--- Directions for this task ---
Return the count of lines in the records that include the string "weiß", and nothing besides it.

(Records supplied)

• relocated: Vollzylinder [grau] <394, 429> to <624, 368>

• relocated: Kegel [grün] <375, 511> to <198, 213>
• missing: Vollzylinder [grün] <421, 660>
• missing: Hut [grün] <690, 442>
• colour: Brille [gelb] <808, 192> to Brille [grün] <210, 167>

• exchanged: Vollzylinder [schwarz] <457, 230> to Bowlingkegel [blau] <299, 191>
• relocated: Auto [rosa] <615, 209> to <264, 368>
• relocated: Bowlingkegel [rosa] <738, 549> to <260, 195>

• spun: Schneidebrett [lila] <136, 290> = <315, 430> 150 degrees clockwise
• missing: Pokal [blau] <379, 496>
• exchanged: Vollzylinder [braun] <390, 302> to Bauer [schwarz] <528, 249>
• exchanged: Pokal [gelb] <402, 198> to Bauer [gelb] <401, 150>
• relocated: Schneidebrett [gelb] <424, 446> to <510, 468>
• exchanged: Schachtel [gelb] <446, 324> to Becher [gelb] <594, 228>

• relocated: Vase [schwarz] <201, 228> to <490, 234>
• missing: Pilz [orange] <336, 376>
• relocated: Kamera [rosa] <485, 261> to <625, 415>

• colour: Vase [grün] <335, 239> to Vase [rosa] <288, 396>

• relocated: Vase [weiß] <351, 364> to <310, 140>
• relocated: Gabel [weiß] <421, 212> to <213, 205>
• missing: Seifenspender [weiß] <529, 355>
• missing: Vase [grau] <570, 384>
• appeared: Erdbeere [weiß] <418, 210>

(End Records supplied)

--- Output for this task ---
4